• _WORK REQUEST_
Without any pictures, reproduce exactly the lines running from the line containing "turquoise stacking toy: 1 -> 2" through the end of the entries.

[Records from a collection]

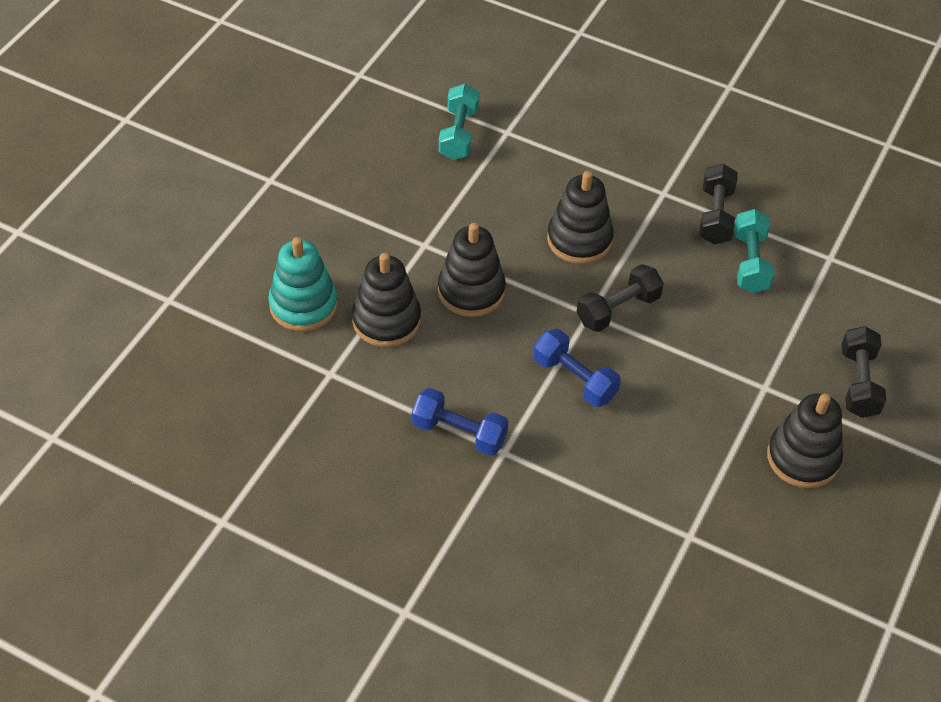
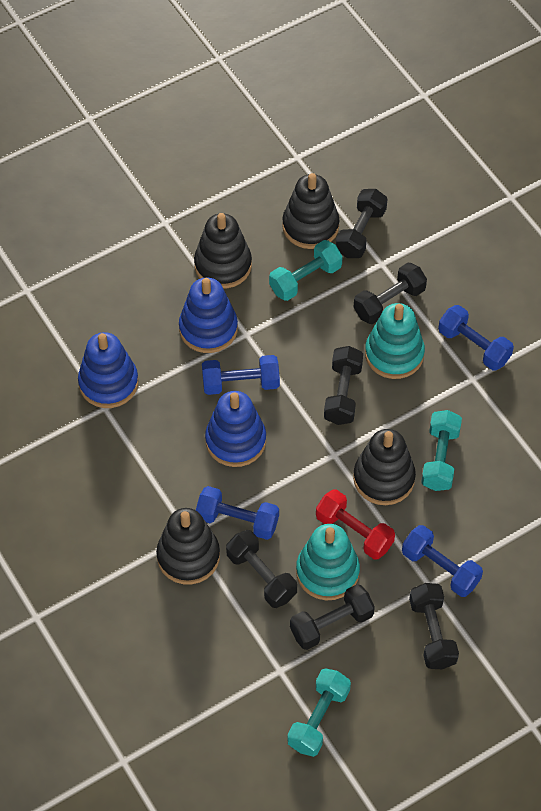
black dumbbell: 3 -> 6
blue dumbbell: 2 -> 4
blue stacking toy: 0 -> 3
red dumbbell: 0 -> 1
turquoise dumbbell: 2 -> 3
turquoise stacking toy: 1 -> 2

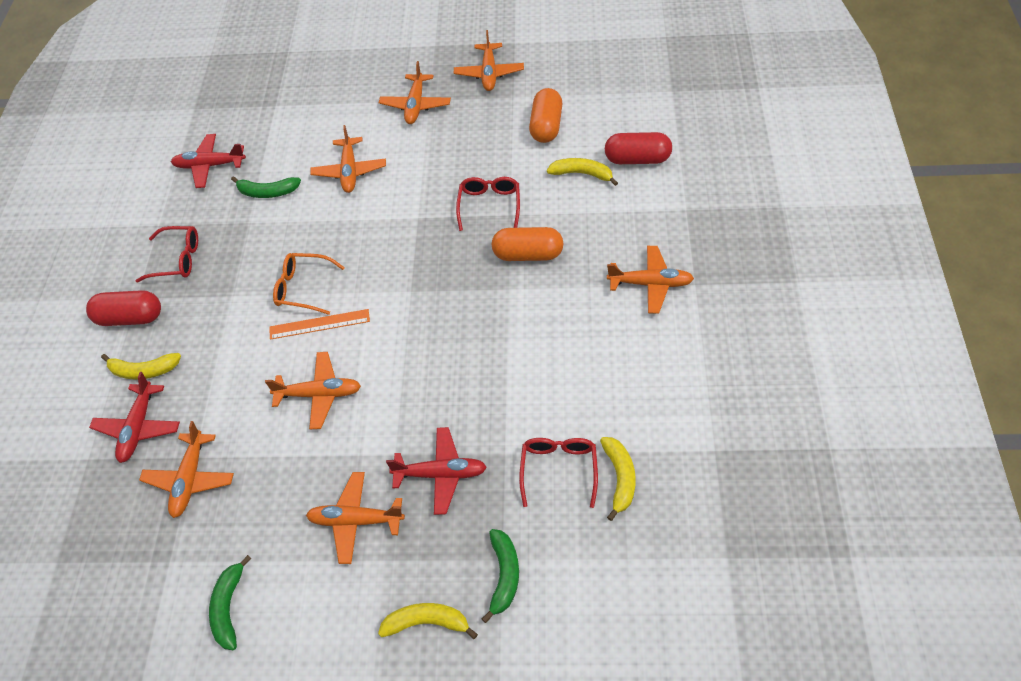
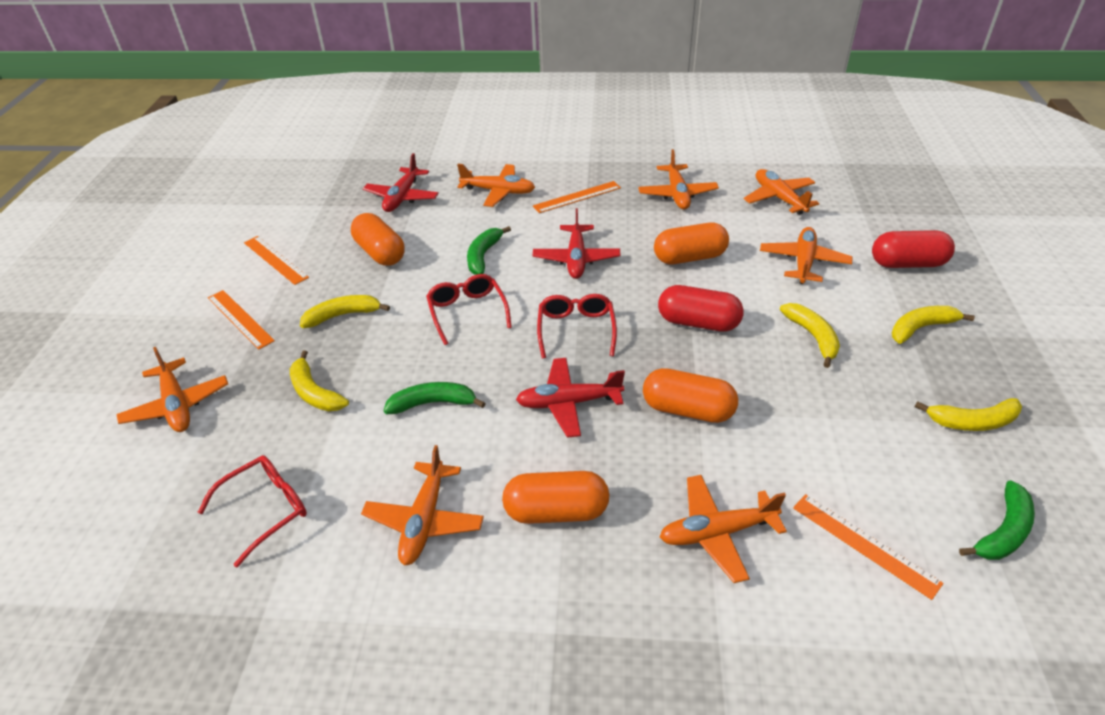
orange capsule: 2 -> 4
orange glasses: 1 -> 0
orange ruler: 1 -> 4
yellow banana: 4 -> 5

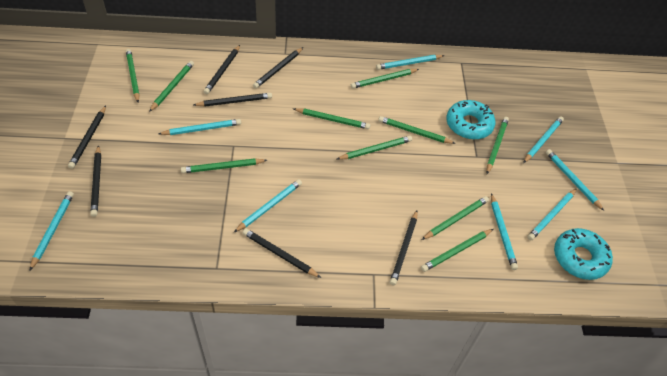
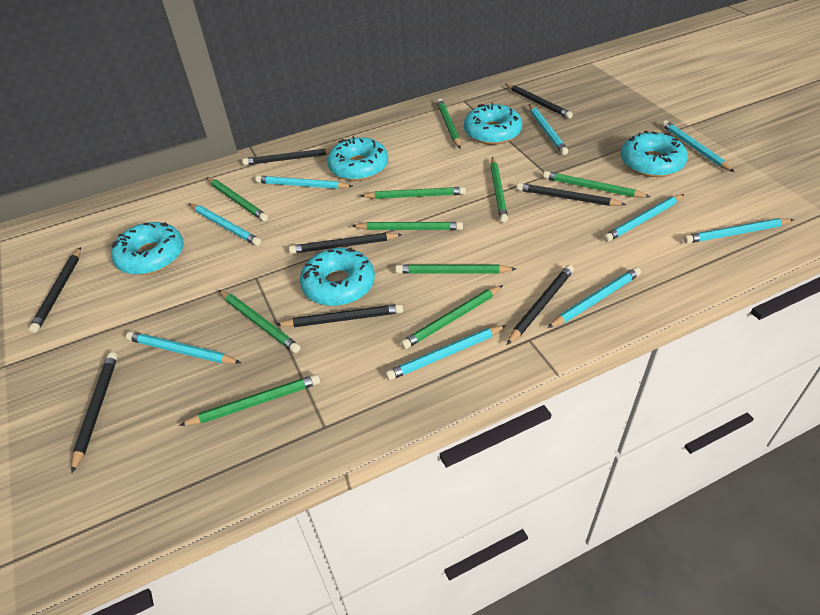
black pencil: 7 -> 8
turquoise donut: 2 -> 5
turquoise pencil: 8 -> 9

• _RESPONSE AREA_
turquoise stacking toy: 1 -> 2

orange capsule: 2 -> 4
orange glasses: 1 -> 0
orange ruler: 1 -> 4
yellow banana: 4 -> 5

black pencil: 7 -> 8
turquoise donut: 2 -> 5
turquoise pencil: 8 -> 9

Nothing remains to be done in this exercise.